What to work on |
Give the listing again word for word, excluding the pictures it contains.

Dataset section |
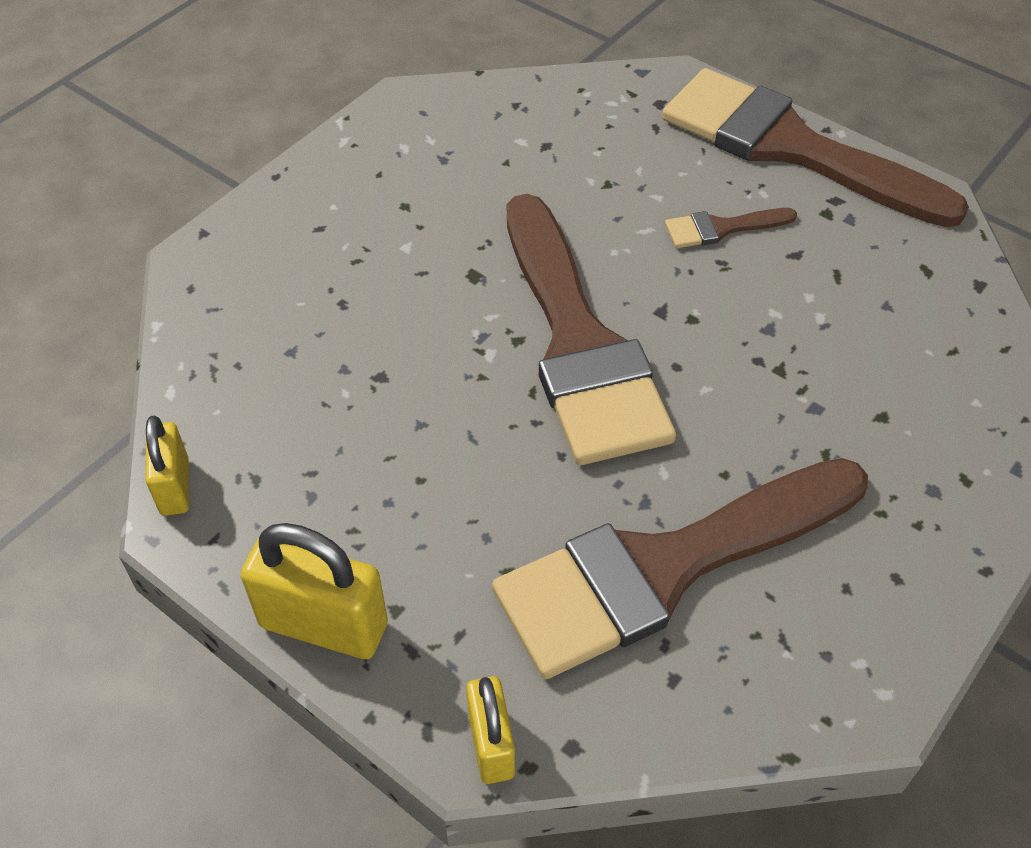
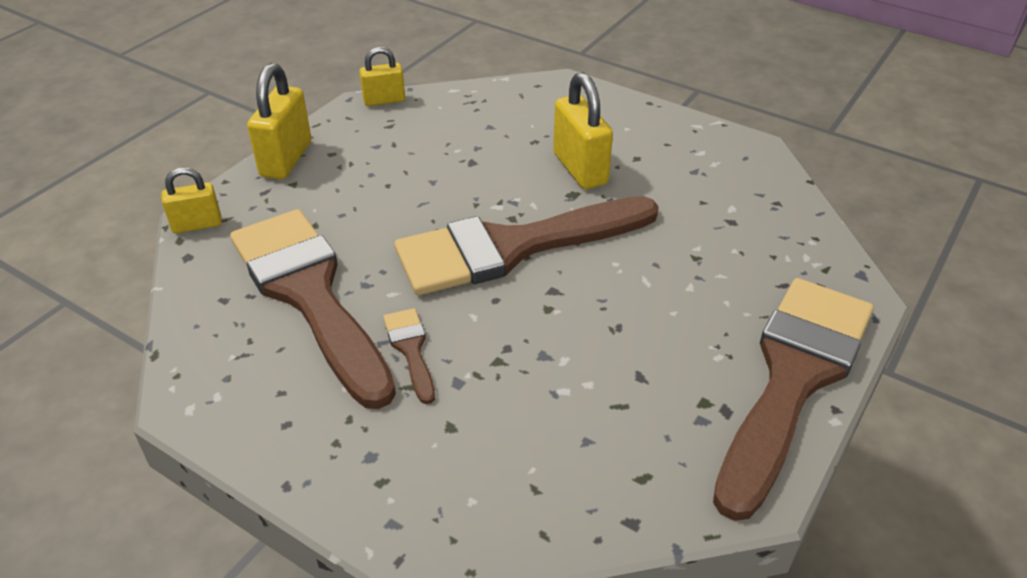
camera: 85 degrees right, 10 degrees down
brown brush [665,208,797,248] -> brown brush moved to [383,308,435,404]
none -> yellow padlock [553,72,613,189]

Solved problem |
camera: 85 degrees right, 10 degrees down
brown brush [665,208,797,248] -> brown brush moved to [383,308,435,404]
none -> yellow padlock [553,72,613,189]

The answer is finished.